- _Exercise goal_
Every line of the records that holds the word "spool" should be copied out.

═══ Records for this exercise ═══

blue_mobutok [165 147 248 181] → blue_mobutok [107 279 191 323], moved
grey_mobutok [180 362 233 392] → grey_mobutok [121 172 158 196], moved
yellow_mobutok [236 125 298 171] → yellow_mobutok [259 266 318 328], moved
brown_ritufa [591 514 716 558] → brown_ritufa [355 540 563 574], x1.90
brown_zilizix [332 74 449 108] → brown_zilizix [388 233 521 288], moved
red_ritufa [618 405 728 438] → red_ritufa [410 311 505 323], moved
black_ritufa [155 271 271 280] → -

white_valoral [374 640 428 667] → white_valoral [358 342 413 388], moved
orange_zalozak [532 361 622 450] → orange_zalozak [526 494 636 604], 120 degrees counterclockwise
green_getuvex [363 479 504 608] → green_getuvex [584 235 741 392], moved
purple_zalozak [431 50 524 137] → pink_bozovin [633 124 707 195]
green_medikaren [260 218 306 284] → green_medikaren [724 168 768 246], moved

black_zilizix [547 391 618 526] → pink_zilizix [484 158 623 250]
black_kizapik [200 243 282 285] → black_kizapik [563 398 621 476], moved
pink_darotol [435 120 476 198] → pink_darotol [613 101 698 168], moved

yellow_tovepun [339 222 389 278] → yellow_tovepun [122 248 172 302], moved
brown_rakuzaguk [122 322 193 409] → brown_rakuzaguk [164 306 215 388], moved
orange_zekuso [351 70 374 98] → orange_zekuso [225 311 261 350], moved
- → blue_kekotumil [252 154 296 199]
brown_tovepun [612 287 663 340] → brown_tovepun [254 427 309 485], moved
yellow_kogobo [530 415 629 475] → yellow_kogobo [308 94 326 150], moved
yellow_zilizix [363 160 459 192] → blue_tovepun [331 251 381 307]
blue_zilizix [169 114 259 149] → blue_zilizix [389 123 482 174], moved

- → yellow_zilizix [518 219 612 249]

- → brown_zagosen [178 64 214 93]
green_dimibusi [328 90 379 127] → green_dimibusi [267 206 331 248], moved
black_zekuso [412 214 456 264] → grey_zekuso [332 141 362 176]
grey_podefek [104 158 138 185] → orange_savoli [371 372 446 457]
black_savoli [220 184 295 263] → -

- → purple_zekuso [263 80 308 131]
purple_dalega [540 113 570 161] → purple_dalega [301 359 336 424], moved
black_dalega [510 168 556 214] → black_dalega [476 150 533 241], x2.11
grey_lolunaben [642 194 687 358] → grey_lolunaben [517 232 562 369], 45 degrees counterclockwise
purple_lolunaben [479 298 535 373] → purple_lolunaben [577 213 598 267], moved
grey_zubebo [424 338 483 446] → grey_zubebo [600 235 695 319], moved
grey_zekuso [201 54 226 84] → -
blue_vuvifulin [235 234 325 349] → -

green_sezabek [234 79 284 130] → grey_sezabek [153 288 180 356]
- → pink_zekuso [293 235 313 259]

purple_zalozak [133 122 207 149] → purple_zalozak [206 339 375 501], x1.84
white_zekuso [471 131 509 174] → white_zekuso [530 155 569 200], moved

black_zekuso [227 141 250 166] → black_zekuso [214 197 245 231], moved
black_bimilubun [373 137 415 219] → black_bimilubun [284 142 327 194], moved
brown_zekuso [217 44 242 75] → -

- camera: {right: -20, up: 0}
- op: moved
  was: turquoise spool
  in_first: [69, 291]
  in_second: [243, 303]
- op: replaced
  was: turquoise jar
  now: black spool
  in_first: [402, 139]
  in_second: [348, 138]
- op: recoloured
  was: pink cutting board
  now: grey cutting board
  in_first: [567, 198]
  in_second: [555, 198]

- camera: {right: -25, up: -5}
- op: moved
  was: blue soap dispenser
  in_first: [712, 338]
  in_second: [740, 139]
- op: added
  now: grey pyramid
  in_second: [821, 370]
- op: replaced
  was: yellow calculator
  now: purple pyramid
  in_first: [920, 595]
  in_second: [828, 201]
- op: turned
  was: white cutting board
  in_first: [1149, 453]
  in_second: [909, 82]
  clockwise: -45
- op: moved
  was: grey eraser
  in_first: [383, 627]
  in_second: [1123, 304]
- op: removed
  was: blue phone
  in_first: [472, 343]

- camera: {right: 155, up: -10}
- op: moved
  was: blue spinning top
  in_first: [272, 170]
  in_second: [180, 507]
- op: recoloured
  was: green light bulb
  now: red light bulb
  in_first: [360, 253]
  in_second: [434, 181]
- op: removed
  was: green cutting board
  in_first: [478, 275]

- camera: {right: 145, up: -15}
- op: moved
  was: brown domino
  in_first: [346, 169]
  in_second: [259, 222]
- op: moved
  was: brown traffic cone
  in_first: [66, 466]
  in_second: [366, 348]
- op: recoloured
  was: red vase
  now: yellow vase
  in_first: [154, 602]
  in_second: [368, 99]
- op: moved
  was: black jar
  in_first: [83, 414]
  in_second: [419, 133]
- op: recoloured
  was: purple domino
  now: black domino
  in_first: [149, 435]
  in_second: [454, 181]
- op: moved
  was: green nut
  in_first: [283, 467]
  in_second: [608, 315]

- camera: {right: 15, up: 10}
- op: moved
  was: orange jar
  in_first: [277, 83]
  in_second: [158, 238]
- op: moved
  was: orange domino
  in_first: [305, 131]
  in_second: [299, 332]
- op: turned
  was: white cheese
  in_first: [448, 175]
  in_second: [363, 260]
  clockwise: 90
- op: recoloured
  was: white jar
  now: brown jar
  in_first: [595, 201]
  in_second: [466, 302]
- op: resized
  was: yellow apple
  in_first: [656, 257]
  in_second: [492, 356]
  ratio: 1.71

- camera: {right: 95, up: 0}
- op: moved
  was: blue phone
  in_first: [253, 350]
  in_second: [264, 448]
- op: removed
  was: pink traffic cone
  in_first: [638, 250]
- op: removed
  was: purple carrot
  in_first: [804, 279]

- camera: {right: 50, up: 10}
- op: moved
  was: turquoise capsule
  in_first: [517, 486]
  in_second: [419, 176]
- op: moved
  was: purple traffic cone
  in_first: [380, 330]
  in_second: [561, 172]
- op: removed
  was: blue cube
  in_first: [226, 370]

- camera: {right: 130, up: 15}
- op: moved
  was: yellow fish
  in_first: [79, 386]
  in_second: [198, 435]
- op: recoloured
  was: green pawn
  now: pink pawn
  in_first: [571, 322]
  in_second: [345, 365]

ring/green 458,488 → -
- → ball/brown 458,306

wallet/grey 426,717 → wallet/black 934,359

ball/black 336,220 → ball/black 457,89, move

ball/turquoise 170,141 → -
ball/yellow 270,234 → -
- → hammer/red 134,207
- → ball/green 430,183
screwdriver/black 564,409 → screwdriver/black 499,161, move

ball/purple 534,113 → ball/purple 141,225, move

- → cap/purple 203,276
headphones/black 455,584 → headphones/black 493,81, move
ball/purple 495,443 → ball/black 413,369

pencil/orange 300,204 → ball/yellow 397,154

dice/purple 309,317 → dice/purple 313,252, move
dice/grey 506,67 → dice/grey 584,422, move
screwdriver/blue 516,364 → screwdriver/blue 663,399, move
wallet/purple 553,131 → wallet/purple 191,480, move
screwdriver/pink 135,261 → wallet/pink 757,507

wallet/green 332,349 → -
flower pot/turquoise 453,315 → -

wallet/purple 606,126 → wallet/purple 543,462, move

═══

- _Exercise output_
  was: turquoise spool
  now: black spool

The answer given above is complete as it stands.